===== Provided data
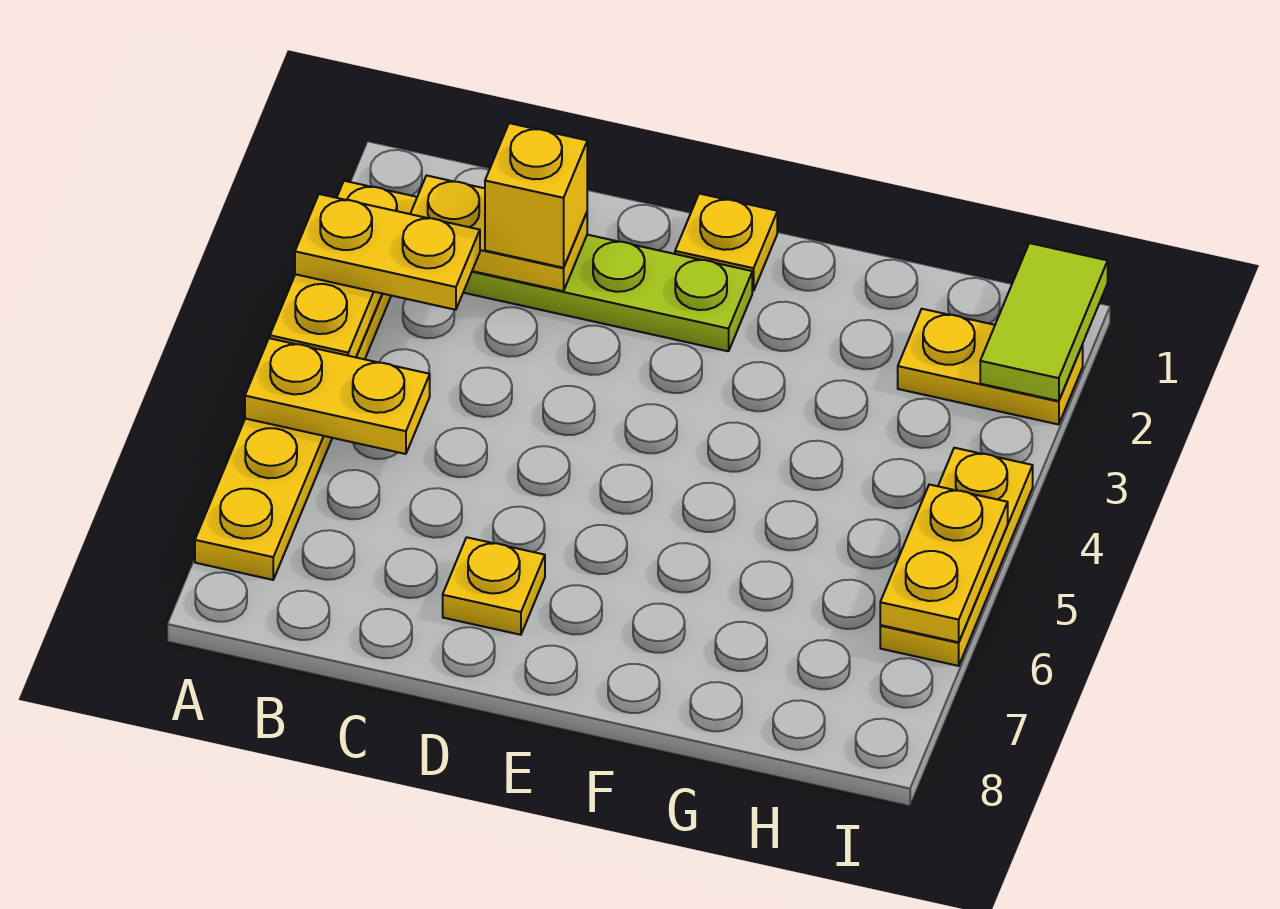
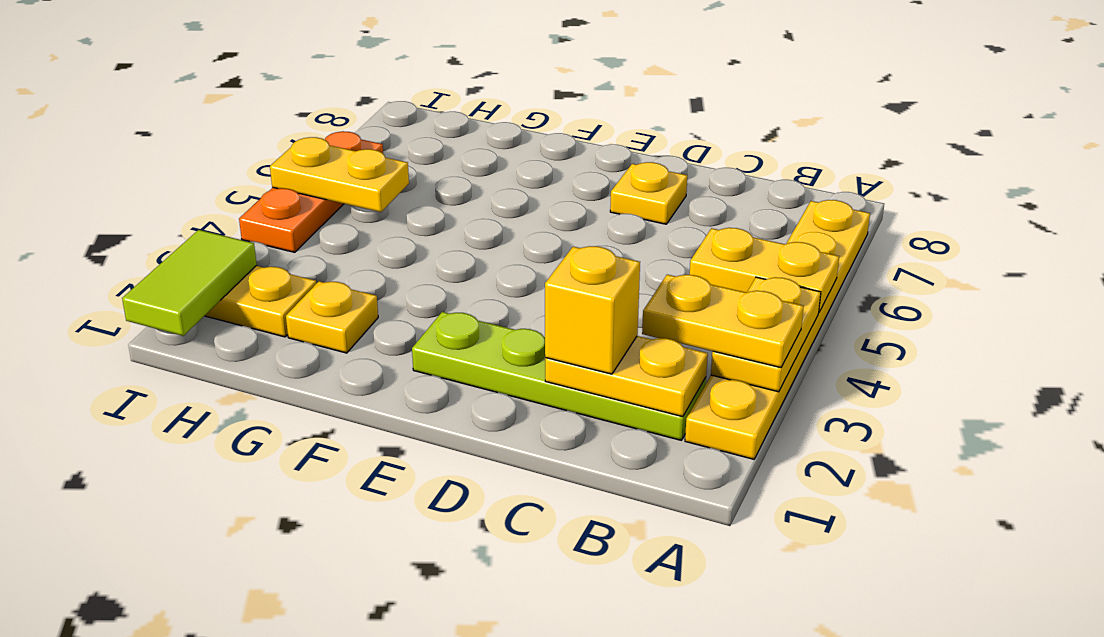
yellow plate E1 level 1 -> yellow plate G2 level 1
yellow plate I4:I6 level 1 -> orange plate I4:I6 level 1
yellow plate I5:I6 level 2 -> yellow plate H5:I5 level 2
==========
-- About this task --
Copy the whole listing above word for word but do not carry over the pictures.

-- Result for this task --
yellow plate E1 level 1 -> yellow plate G2 level 1
yellow plate I4:I6 level 1 -> orange plate I4:I6 level 1
yellow plate I5:I6 level 2 -> yellow plate H5:I5 level 2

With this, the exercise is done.